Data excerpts
================================
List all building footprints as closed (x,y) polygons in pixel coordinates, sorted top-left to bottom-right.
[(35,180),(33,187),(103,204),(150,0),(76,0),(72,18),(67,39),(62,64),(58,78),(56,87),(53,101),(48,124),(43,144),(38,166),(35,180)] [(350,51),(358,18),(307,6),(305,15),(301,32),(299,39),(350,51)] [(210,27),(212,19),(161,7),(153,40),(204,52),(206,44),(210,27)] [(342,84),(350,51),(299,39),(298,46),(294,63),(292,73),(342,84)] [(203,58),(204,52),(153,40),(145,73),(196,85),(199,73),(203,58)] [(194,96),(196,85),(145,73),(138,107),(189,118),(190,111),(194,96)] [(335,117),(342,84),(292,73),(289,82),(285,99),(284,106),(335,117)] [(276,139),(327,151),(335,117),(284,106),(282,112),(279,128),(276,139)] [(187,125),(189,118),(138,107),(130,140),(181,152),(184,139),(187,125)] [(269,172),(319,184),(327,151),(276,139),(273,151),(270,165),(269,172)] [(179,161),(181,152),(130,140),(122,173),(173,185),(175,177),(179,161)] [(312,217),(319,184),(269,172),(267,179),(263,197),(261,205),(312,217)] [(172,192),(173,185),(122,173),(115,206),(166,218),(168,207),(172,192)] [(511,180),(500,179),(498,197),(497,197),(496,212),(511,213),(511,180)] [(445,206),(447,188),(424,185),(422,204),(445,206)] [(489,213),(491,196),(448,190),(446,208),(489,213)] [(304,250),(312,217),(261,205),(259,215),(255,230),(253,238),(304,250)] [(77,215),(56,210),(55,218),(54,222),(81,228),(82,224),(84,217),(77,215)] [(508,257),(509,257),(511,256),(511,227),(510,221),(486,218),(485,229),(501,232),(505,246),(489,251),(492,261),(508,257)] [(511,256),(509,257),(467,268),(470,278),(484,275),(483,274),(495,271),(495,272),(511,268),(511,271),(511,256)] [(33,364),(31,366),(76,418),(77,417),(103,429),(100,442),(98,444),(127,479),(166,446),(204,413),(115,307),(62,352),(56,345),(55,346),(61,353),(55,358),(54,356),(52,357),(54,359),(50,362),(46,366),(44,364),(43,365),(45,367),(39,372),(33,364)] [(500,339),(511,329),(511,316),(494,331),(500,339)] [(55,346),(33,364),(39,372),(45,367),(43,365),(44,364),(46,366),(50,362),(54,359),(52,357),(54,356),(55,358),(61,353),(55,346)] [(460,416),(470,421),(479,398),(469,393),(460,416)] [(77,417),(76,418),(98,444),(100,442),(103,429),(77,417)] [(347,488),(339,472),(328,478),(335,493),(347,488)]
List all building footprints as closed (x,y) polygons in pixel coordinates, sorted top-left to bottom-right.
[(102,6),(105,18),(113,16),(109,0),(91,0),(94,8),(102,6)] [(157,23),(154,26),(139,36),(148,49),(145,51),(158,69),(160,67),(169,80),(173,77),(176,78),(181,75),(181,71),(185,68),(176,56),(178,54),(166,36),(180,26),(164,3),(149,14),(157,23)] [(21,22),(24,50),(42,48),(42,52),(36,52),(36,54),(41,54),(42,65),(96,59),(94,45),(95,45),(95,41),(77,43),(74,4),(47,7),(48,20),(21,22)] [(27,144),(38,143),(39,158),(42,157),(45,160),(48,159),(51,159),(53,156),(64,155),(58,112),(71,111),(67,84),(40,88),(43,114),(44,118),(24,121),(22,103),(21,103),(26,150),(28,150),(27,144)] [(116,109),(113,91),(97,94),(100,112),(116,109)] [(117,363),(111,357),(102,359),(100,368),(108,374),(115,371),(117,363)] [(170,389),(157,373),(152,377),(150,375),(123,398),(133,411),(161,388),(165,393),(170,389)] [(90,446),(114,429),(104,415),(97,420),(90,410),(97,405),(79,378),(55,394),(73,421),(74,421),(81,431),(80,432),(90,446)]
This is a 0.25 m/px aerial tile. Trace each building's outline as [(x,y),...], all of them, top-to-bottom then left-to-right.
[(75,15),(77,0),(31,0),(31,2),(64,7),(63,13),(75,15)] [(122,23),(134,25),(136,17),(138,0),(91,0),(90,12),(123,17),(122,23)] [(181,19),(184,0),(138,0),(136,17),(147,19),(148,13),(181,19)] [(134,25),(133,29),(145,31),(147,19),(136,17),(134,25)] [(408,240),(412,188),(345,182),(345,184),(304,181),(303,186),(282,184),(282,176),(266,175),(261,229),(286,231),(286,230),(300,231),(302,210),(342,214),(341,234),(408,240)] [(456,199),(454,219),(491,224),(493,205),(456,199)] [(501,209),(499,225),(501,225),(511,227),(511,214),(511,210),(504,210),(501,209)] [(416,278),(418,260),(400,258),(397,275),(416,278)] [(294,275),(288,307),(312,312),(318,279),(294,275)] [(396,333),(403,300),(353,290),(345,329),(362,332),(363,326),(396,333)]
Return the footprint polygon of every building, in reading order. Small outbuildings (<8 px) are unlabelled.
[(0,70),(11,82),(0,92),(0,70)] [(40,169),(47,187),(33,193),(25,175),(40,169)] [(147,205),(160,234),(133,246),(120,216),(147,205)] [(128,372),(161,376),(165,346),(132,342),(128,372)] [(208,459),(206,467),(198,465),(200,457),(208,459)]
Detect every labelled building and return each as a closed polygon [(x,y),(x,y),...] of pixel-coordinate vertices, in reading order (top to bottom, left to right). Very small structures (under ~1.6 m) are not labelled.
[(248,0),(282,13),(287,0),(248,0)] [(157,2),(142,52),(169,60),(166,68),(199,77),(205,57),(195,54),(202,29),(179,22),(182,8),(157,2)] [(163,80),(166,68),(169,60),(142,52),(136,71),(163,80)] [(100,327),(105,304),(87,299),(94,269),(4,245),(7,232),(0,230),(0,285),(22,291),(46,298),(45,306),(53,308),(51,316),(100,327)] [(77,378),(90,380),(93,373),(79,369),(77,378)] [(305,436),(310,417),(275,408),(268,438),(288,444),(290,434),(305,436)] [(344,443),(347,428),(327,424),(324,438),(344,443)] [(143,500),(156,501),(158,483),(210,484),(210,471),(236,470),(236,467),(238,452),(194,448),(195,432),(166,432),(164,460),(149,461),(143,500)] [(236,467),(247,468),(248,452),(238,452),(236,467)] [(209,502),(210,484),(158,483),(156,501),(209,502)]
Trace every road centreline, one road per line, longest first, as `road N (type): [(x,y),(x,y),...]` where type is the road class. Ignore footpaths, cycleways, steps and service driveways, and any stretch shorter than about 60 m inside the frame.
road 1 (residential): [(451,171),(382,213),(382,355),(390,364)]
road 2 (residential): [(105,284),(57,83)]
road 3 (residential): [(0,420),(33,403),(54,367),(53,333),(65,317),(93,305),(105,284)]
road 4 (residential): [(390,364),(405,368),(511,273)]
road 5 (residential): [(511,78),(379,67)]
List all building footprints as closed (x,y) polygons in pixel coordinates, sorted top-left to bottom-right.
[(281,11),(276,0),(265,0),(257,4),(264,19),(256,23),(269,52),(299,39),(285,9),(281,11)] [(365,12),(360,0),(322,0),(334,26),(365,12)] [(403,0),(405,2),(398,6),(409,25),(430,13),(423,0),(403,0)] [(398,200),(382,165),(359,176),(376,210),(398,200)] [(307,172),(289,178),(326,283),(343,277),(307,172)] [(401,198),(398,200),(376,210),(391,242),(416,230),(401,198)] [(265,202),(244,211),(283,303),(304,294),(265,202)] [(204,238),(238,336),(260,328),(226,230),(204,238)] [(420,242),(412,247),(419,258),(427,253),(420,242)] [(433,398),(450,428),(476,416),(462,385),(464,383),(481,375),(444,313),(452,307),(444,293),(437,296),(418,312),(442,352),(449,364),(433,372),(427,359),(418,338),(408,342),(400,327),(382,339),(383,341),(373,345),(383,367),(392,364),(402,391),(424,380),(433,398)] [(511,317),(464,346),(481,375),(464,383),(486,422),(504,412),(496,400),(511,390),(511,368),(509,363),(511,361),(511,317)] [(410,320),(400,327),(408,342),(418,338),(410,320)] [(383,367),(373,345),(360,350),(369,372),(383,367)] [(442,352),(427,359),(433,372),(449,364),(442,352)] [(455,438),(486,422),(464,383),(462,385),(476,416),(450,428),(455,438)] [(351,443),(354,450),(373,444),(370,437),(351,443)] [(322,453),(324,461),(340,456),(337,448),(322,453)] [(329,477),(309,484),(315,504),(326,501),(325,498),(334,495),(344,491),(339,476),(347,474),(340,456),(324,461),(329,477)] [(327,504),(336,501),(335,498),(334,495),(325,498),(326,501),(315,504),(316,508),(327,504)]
================================
**Problem to work on:** Extract each line of the items above that contains the word "order".

**Result of the exercise:**
Return the footprint polygon of every building, in reading order. Small outbuildings (<8 px) are unlabelled.
Detect every labelled building and return each as a closed polygon [(x,y),(x,y),...] of pixel-coordinate vertices, in reading order (top to bottom, left to right). Very small structures (under ~1.6 m) are not labelled.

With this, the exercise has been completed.